Source data:

Content starts

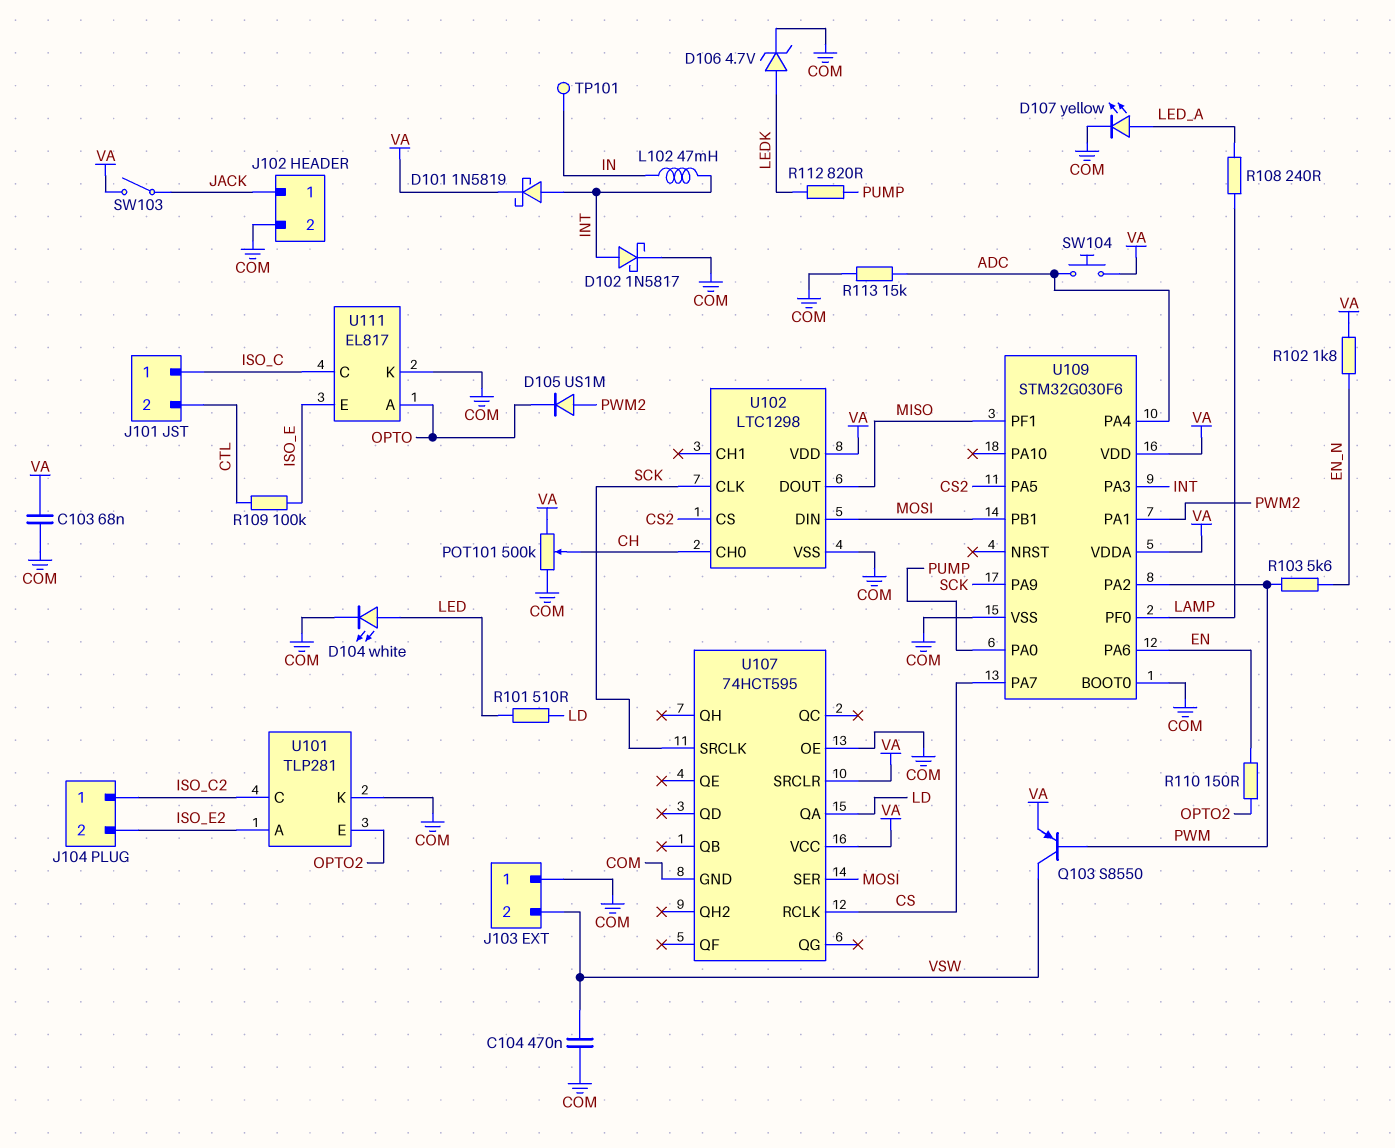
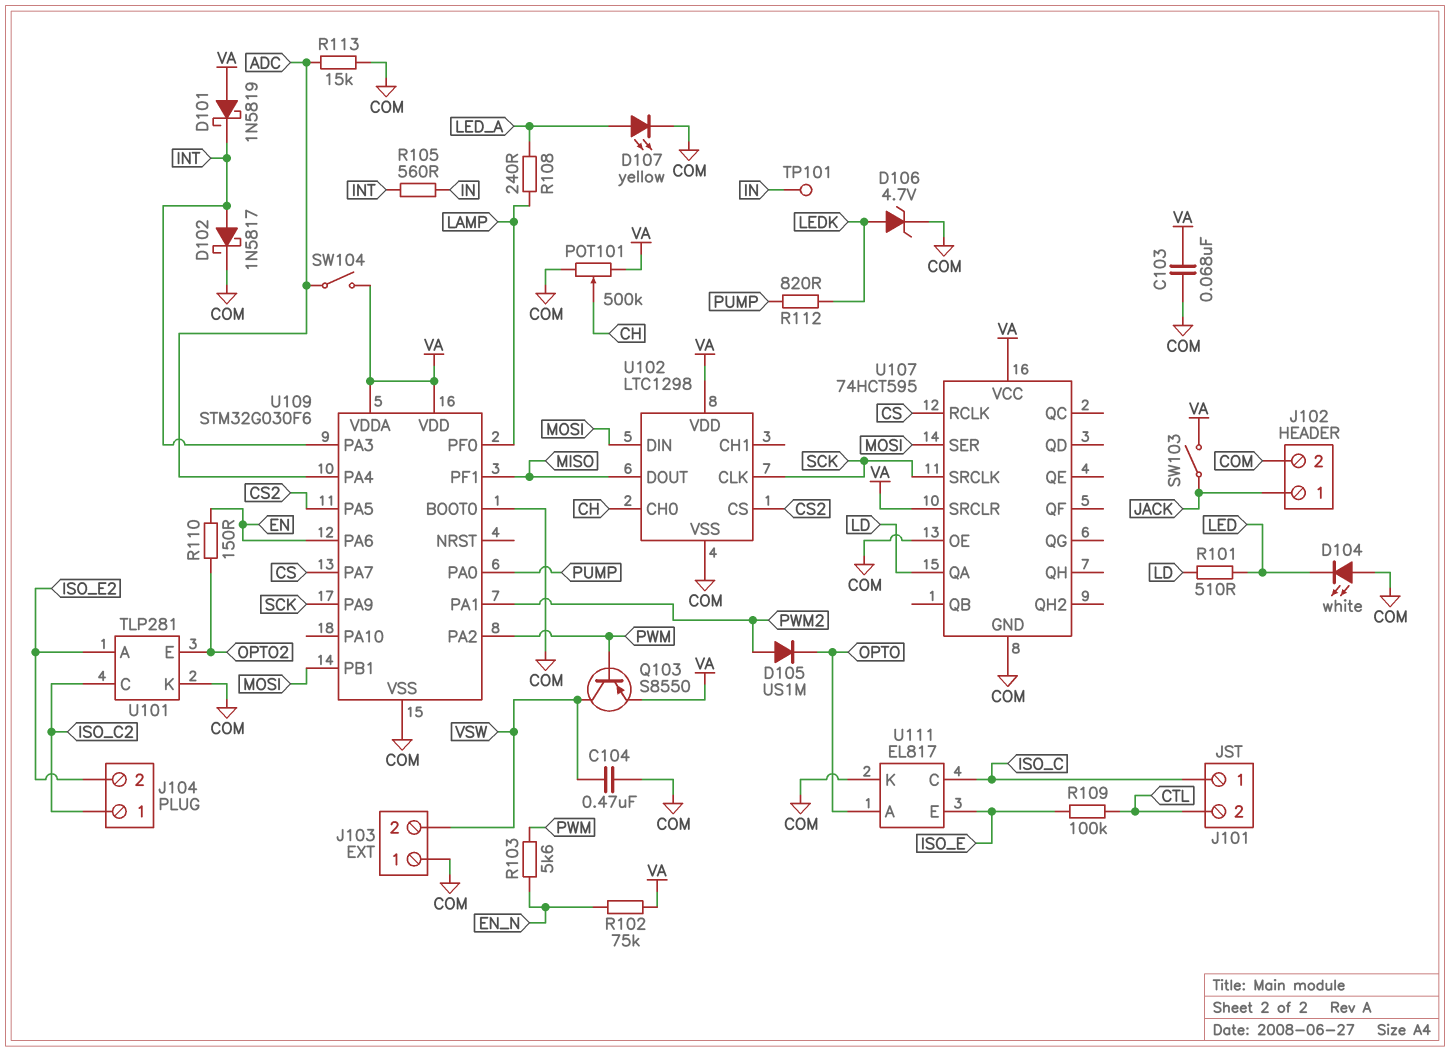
D101: schottky 1N5819 (A INT, K VA) -> schottky 1N5819 (A VA, K INT)
D104: LED white (A LED, K COM) -> LED white (A COM, K LED)
L102: 47mH (IN, INT) -> none
R102: 1.8k (EN_N, VA) -> 75k (EN_N, VA)
R105: none -> 560 (IN, INT)
SW104: button (ADC, VA) -> switch (ADC, VA)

Content ends

**Exercise objective**. Please provide an exact transcription of each line from the one holding "L102: 47mH (IN, INT) -> none" through the final line of the data above.

**Answer box**.
L102: 47mH (IN, INT) -> none
R102: 1.8k (EN_N, VA) -> 75k (EN_N, VA)
R105: none -> 560 (IN, INT)
SW104: button (ADC, VA) -> switch (ADC, VA)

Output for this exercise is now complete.